>>>>>

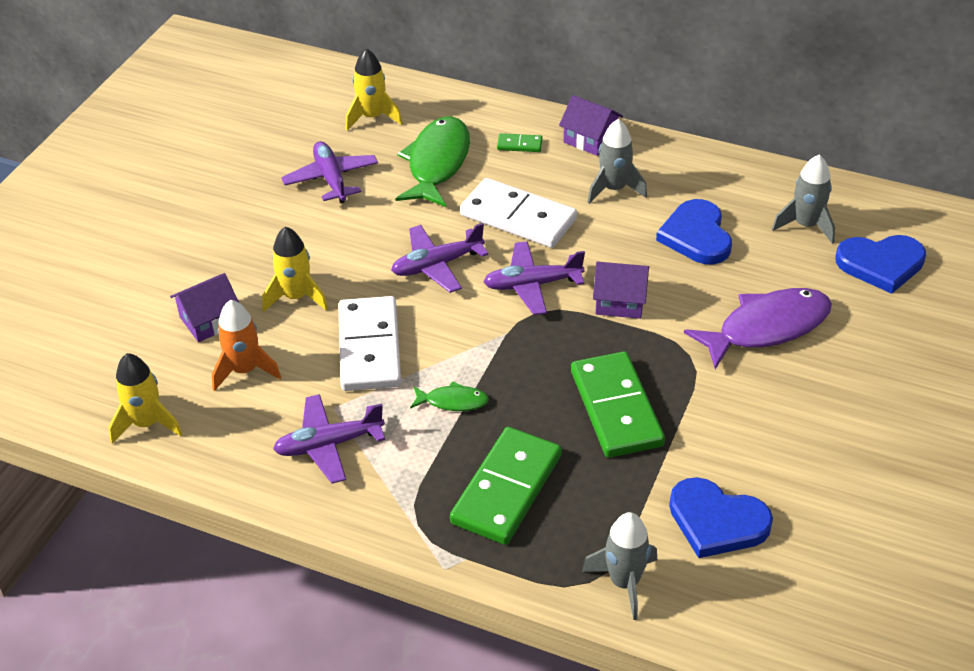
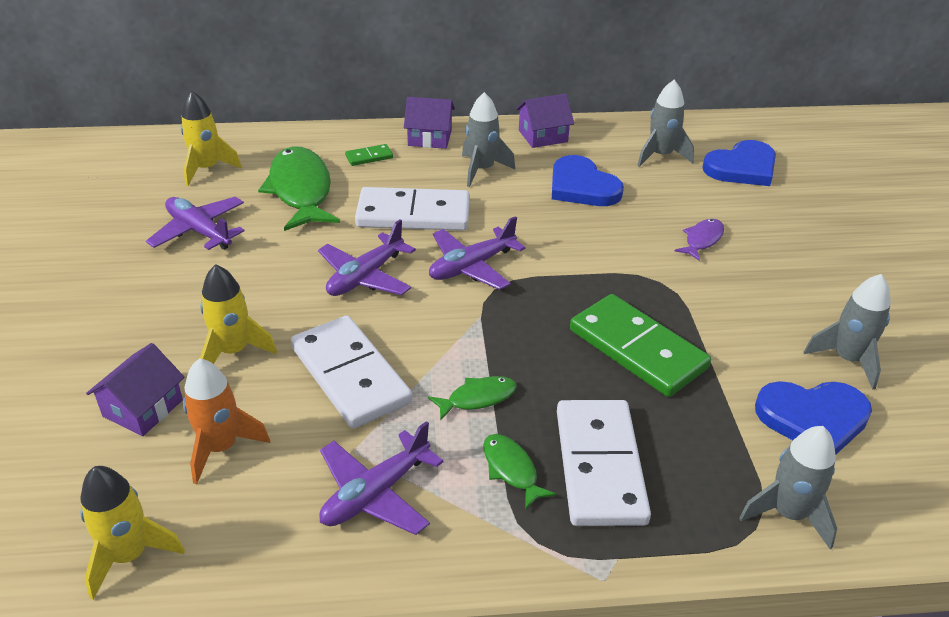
camera: 30 degrees left, 5 degrees down
green domino [450,427,562,545] -> white domino [557,400,651,526]
purple house [593,262,649,319] -> purple house moved to [516,94,574,148]
purple fish [684,288,832,369] -> purple fish [675,219,724,261], size x0.48
none -> green fish [483,434,556,510]
none -> grey rocket [804,274,891,390]

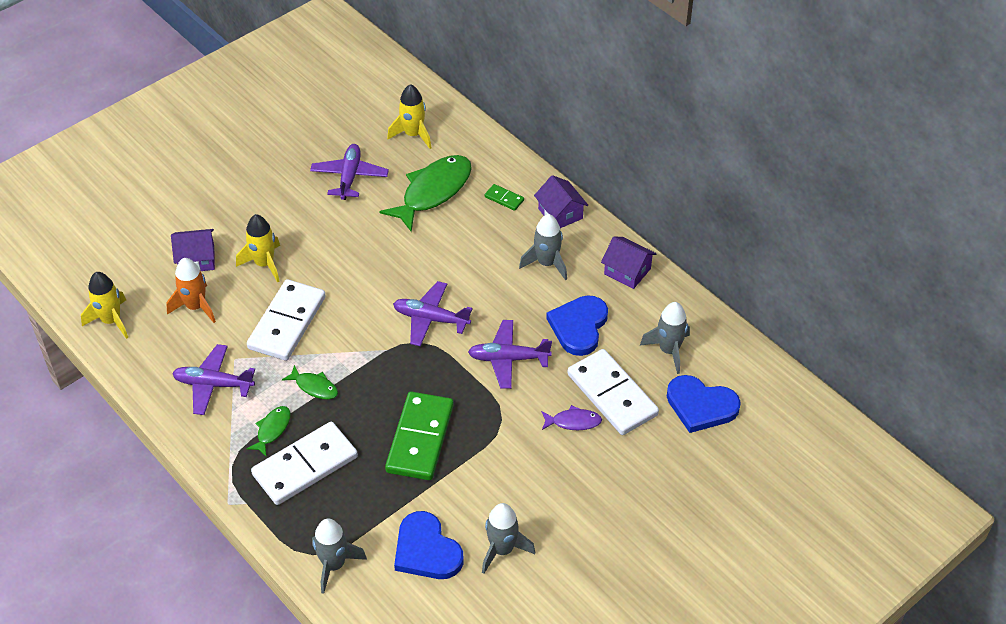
camera: 55 degrees right, 10 degrees up
purple plane [318,220,416,296] -> purple plane moved to [468,320,552,389]
white domino [355,187,470,231] -> white domino moved to [567,349,659,435]

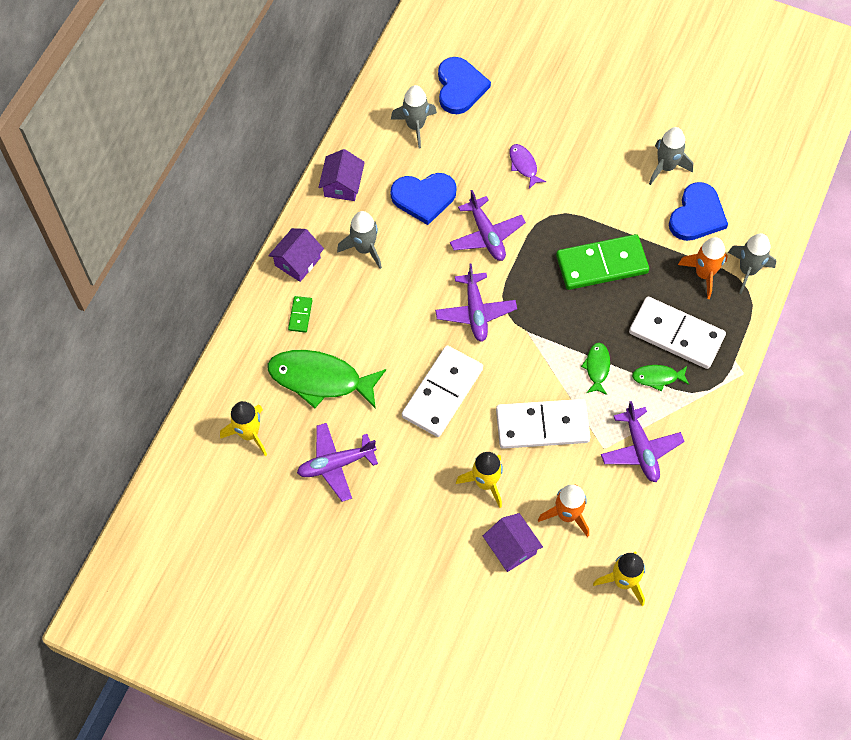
camera: 115 degrees left, 15 degrees up
white domino [567,349,659,435] -> white domino moved to [402,346,483,437]
none -> orange rocket [678,237,728,299]

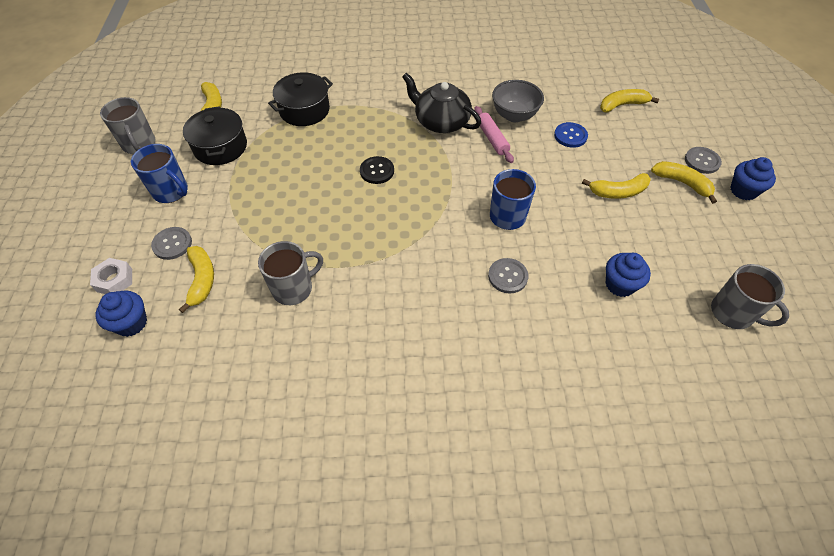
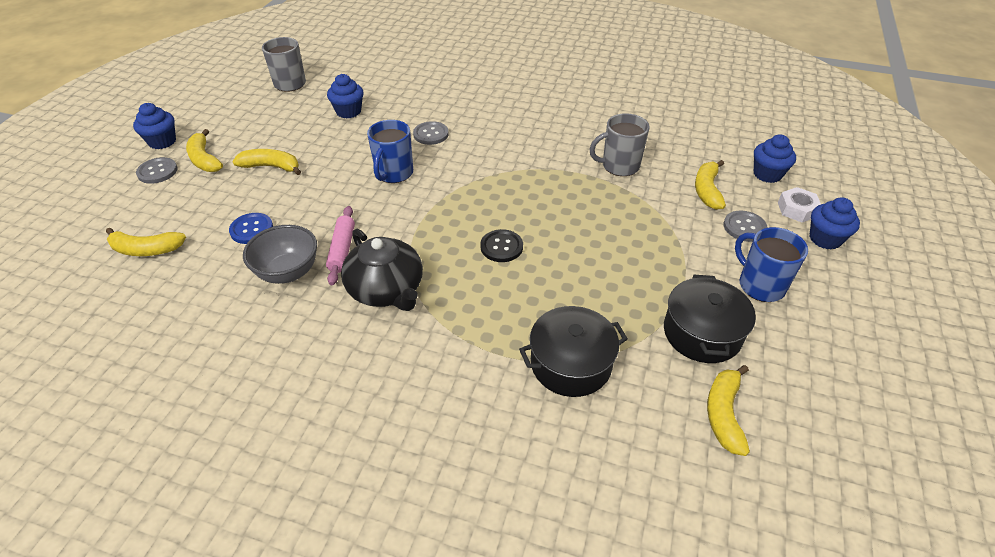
camera: 160 degrees left, 10 degrees down
grey mug [100,97,156,154] -> none
none -> blue cupcake [809,197,860,250]

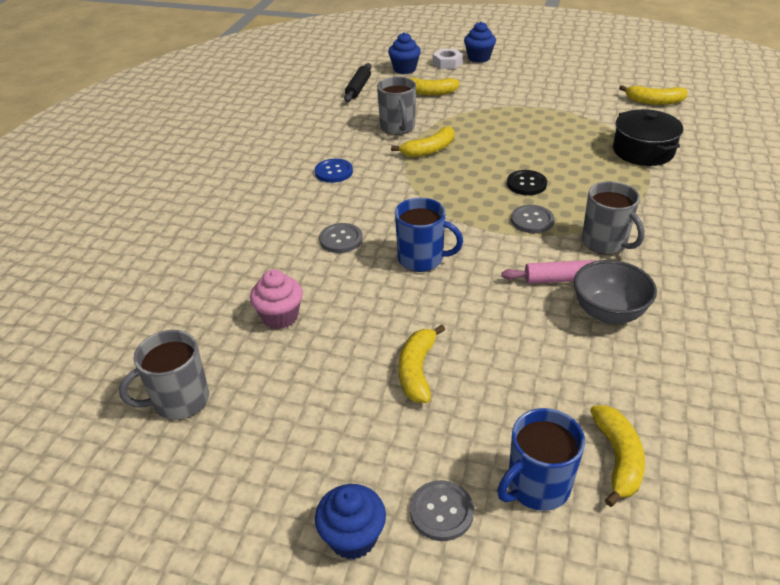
camera: 90 degrees left, 5 degrees down
yellow banana [186,129,223,172] -> yellow banana moved to [391,126,454,157]
blue button [229,213,273,244] -> blue button moved to [315,159,353,183]
blue cupcake [327,74,364,118] -> pink cupcake [250,269,303,329]
black teapot [341,229,423,311] -> grey mug [582,181,645,255]
black pot [664,275,756,363] -> none
grey button [723,211,768,242] -> grey button moved to [511,205,554,233]
blue mug [735,227,808,302] -> blue mug moved to [497,408,585,511]
none -> black rolling pin [344,63,371,102]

<<<<<

> **WHAT THE TASK REQUIRES**: Once the line with "white domino [567,349,659,435]" is found above, print it and every line after it through the line with "none -> blue cupcake [809,197,860,250]", exactly. Pictures stay out.

> **EXERCISE ANSWER**:
white domino [567,349,659,435] -> white domino moved to [402,346,483,437]
none -> orange rocket [678,237,728,299]

camera: 160 degrees left, 10 degrees down
grey mug [100,97,156,154] -> none
none -> blue cupcake [809,197,860,250]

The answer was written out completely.